**Goal of the exercise:** Where a line of the material includes the string "OPTO", copy that line.

**Given records:**
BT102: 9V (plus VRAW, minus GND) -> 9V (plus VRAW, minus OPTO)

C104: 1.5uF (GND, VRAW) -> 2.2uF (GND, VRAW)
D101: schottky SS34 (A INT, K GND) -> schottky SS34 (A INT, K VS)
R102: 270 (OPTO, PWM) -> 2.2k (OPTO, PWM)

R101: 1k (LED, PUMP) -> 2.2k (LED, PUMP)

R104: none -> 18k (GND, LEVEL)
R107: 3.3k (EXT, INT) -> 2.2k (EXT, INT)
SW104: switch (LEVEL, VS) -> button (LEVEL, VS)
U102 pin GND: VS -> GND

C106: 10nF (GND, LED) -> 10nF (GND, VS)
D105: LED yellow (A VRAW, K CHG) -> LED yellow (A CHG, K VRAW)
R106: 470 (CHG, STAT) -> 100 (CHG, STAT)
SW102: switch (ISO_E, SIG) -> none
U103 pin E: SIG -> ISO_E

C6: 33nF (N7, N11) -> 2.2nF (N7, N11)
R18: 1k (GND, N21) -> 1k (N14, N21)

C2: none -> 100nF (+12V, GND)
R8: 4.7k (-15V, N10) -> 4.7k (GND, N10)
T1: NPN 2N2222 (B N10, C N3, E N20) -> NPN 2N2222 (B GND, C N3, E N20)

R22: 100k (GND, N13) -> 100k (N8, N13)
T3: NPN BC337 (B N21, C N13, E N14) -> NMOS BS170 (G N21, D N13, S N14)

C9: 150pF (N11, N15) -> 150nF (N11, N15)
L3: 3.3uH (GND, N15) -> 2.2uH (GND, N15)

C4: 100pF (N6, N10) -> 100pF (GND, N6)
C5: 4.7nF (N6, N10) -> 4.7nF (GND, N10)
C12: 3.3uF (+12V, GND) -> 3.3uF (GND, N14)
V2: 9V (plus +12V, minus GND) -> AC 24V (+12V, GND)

**The answer:**
BT102: 9V (plus VRAW, minus GND) -> 9V (plus VRAW, minus OPTO)
R102: 270 (OPTO, PWM) -> 2.2k (OPTO, PWM)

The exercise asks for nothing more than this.